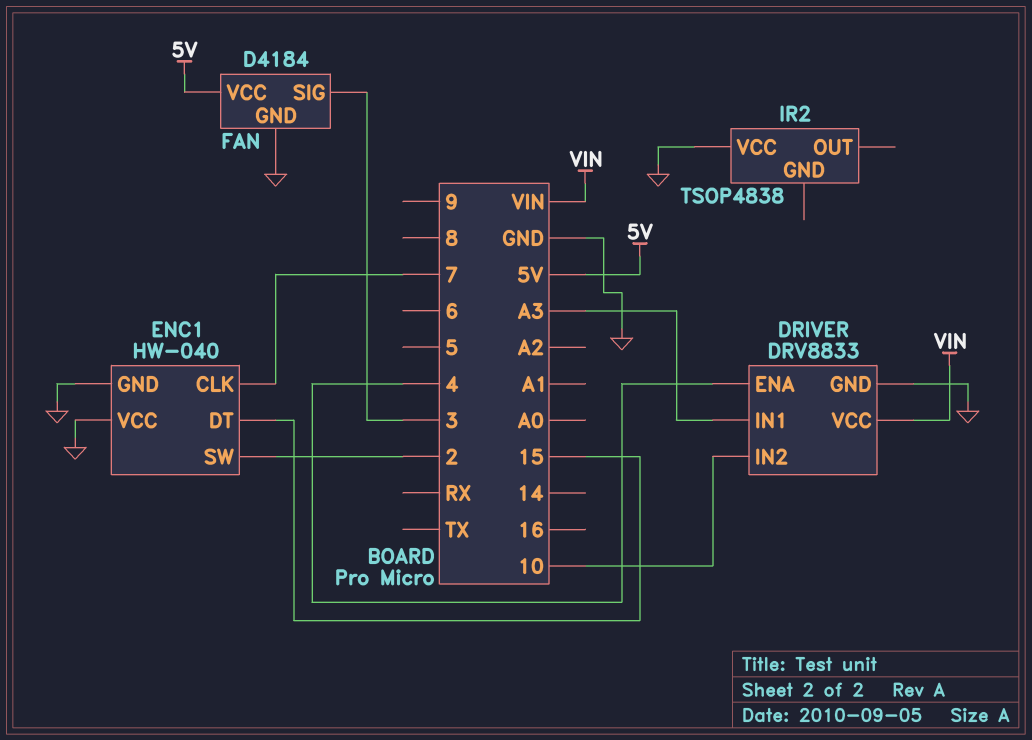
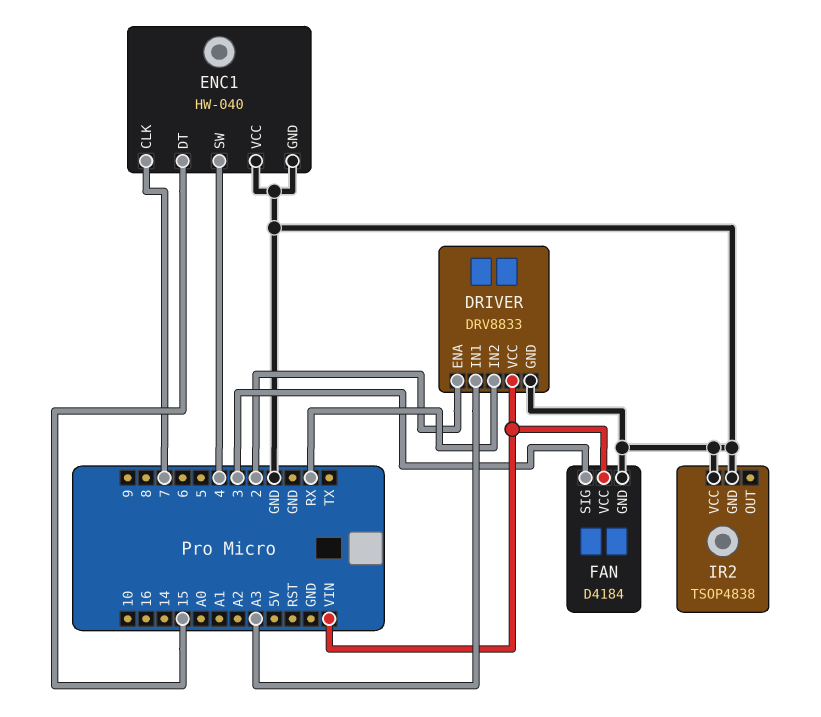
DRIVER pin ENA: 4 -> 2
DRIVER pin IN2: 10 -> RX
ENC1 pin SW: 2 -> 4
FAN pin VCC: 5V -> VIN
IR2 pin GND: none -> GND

+ + + + + + +

*Exercise instructions*
What is wanted is a verbatim transcription of every record above, pictures excluded.

*Written solution*
DRIVER pin ENA: 4 -> 2
DRIVER pin IN2: 10 -> RX
ENC1 pin SW: 2 -> 4
FAN pin VCC: 5V -> VIN
IR2 pin GND: none -> GND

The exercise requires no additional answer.